┌──
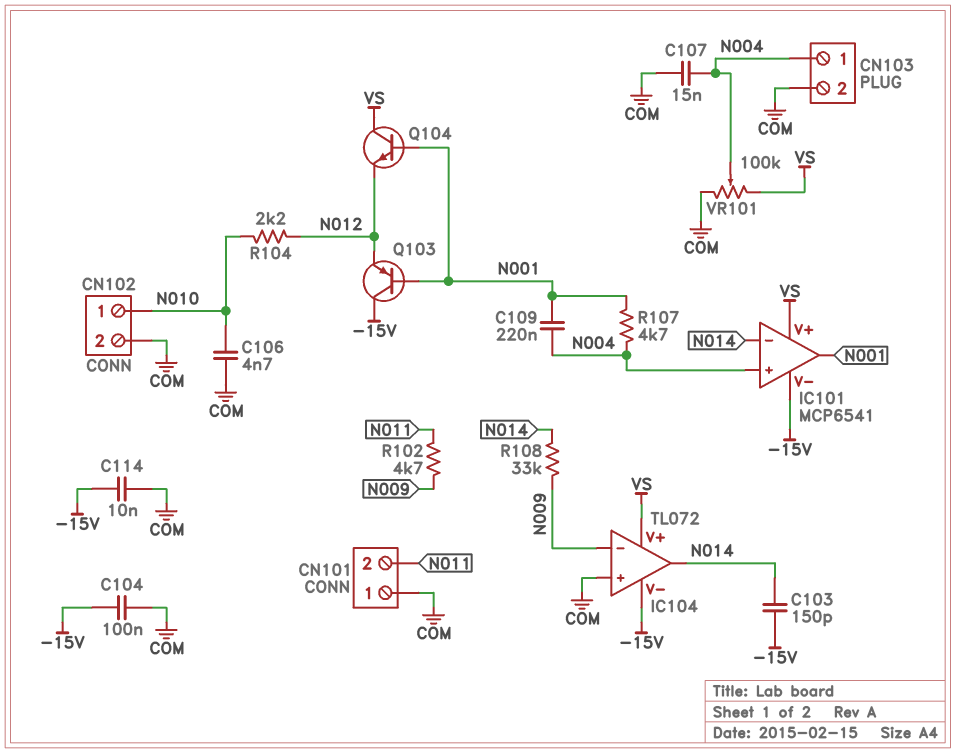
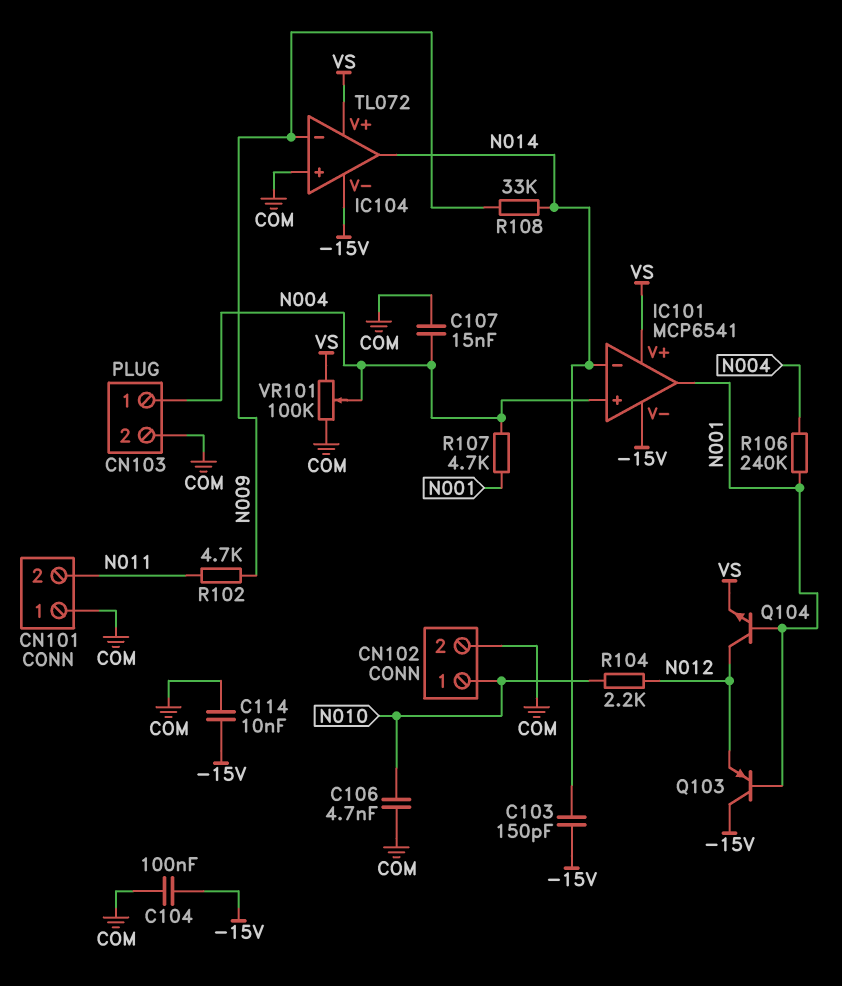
C109: 220nF (N001, N004) -> none
Q104: NPN (B N001, C VS, E N012) -> NPN (B N001, C N012, E VS)
R106: none -> 240k (N001, N004)

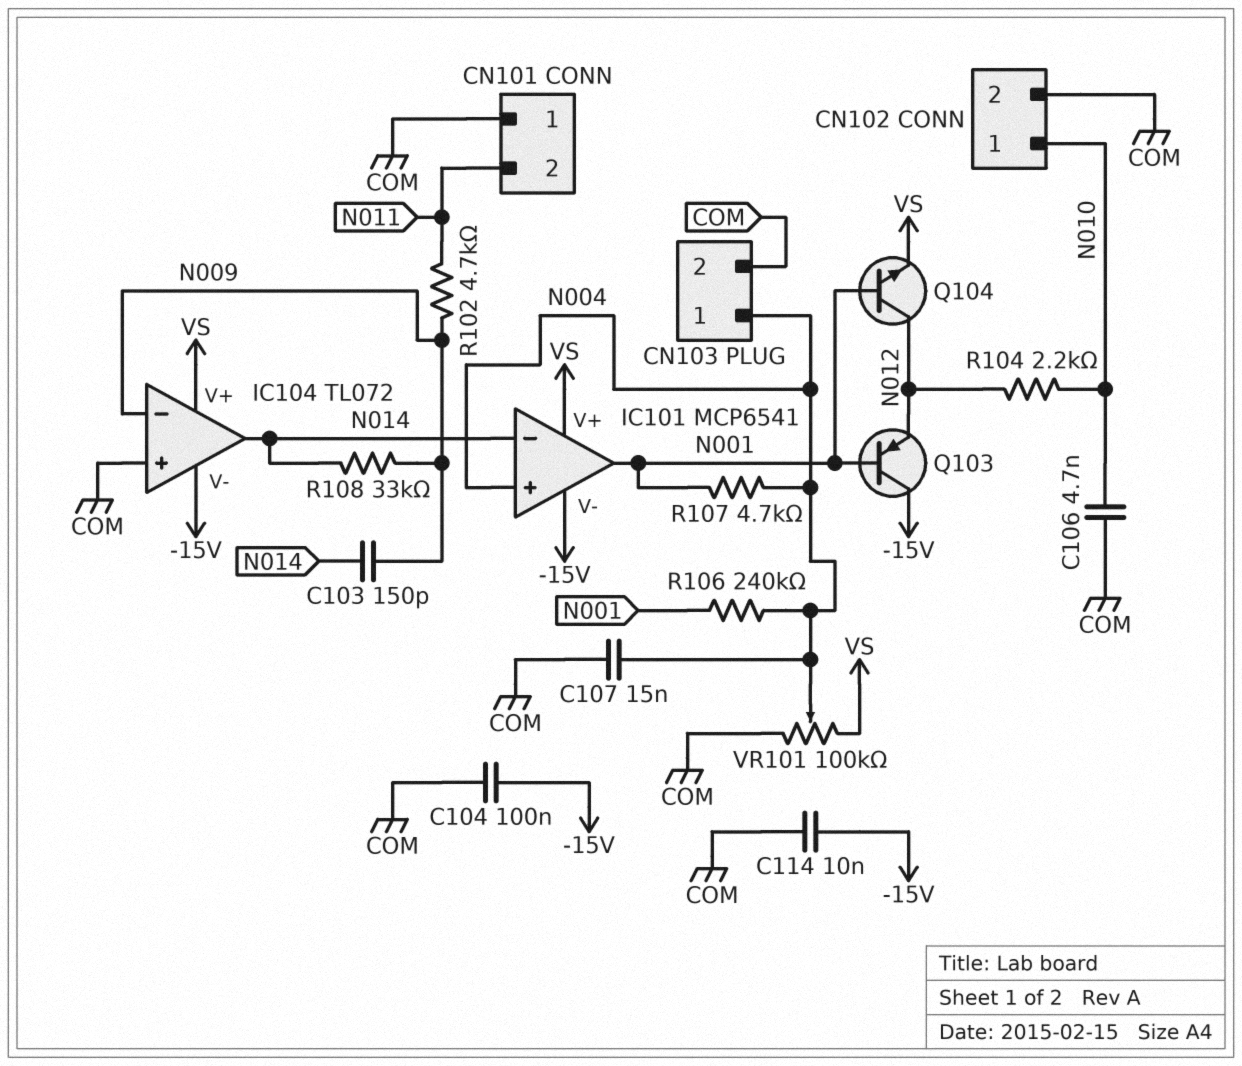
C103: 150pF (-15V, N014) -> 150pF (N009, N014)

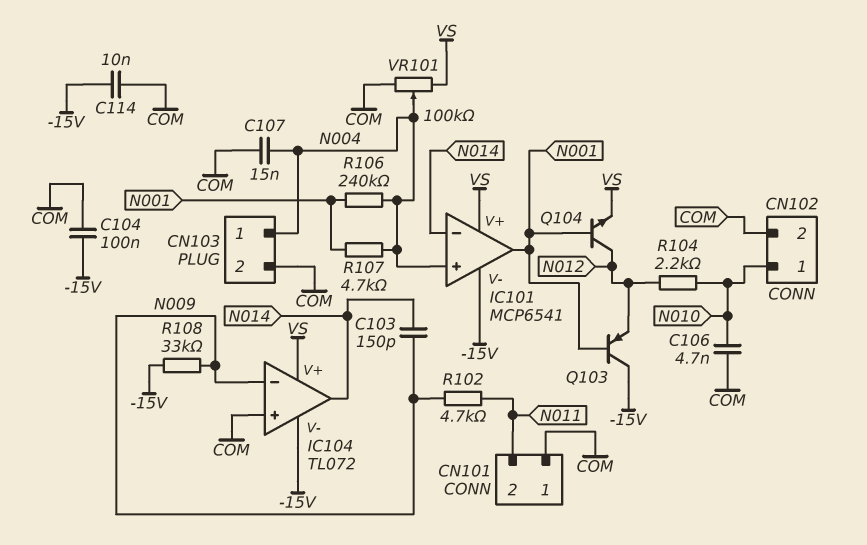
R108: 33k (N009, N014) -> 33k (-15V, N009)

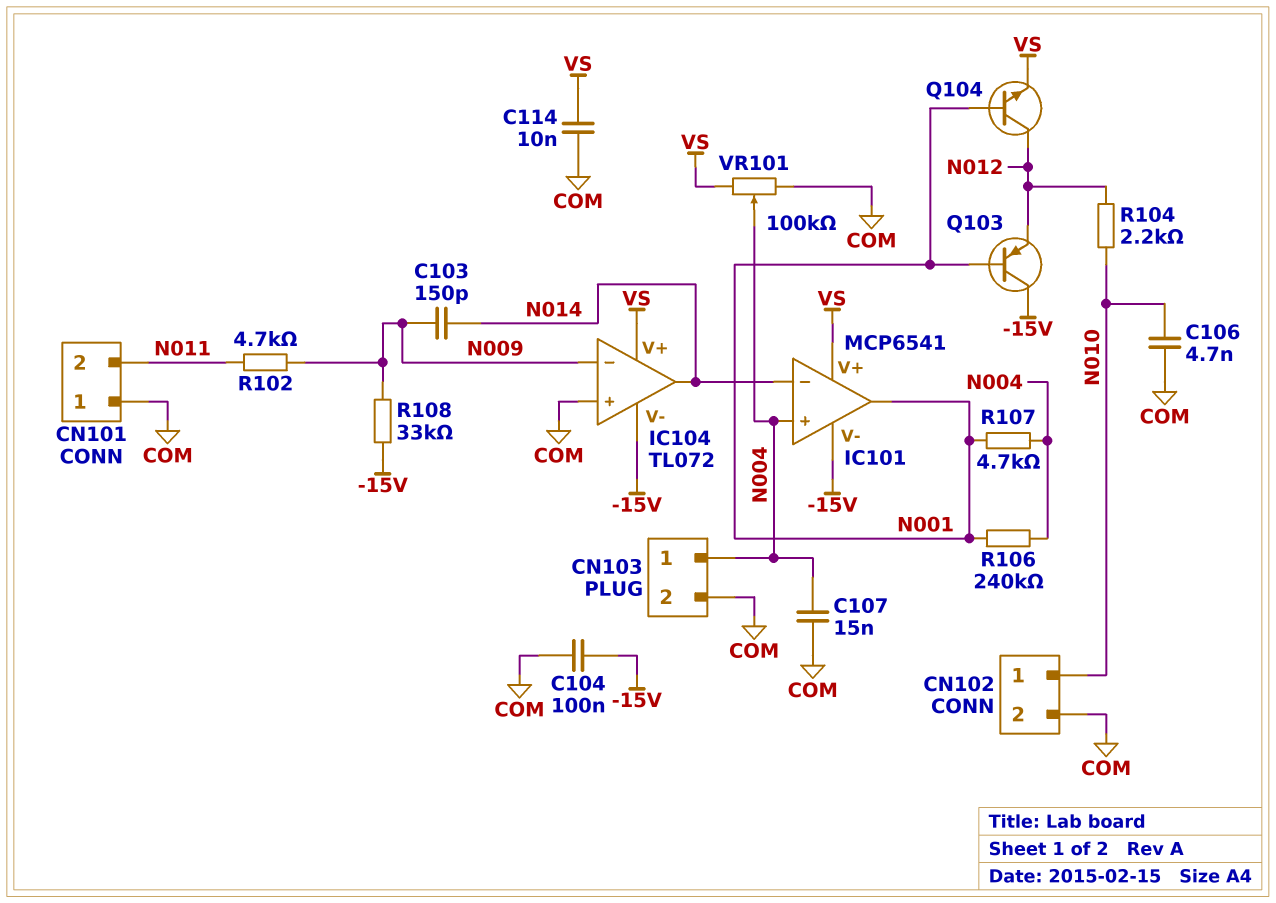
C114: 10nF (-15V, COM) -> 10nF (COM, VS)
└──
Every line that holds the word "none" should be copied from the records.

C109: 220nF (N001, N004) -> none
R106: none -> 240k (N001, N004)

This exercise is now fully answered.